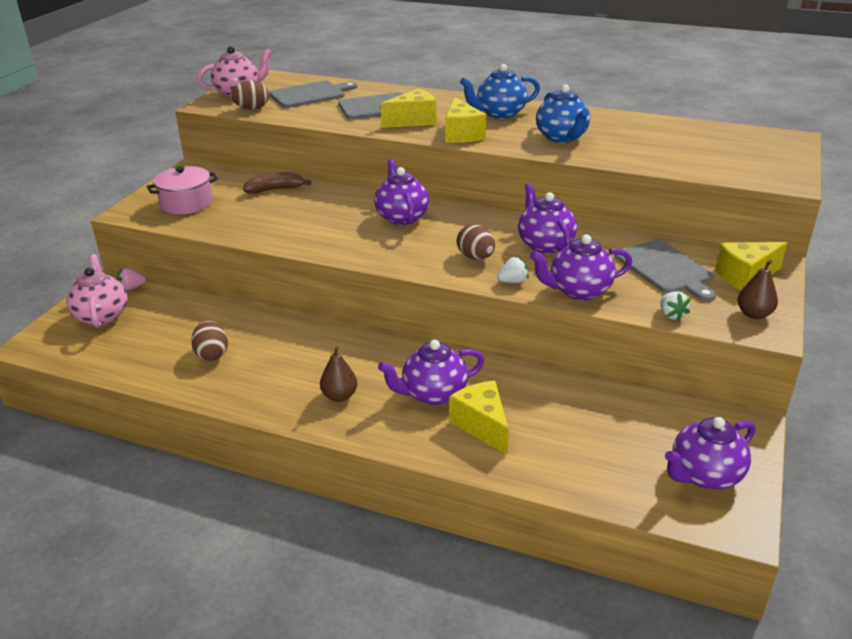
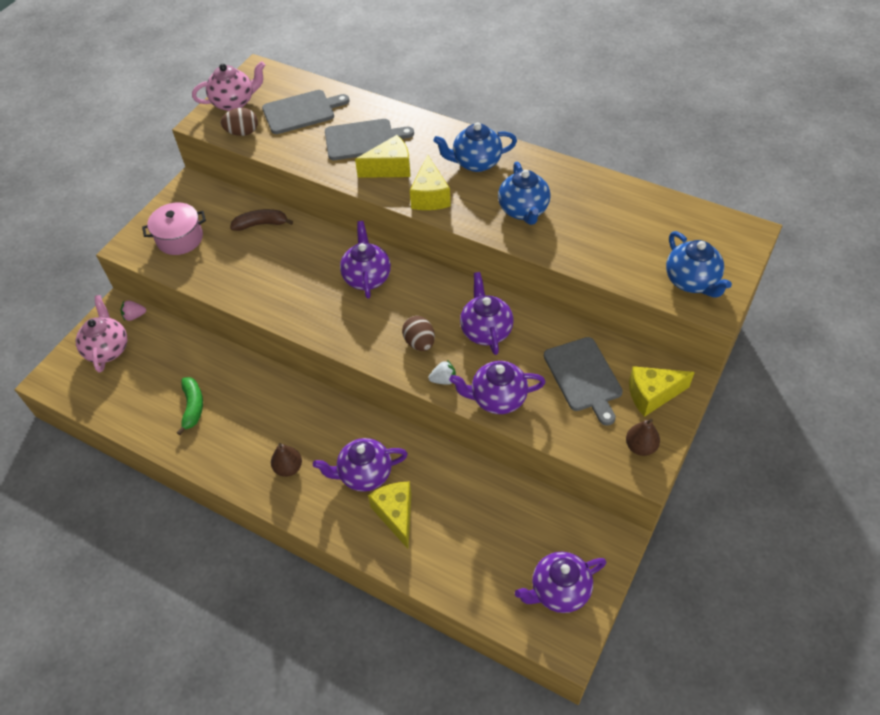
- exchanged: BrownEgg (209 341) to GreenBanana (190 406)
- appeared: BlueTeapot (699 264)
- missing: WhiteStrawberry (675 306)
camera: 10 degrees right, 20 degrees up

* **Try it**: Copy out all the data above exactly as written. Skip the pictures.

* **Response area**:
- exchanged: BrownEgg (209 341) to GreenBanana (190 406)
- appeared: BlueTeapot (699 264)
- missing: WhiteStrawberry (675 306)
camera: 10 degrees right, 20 degrees up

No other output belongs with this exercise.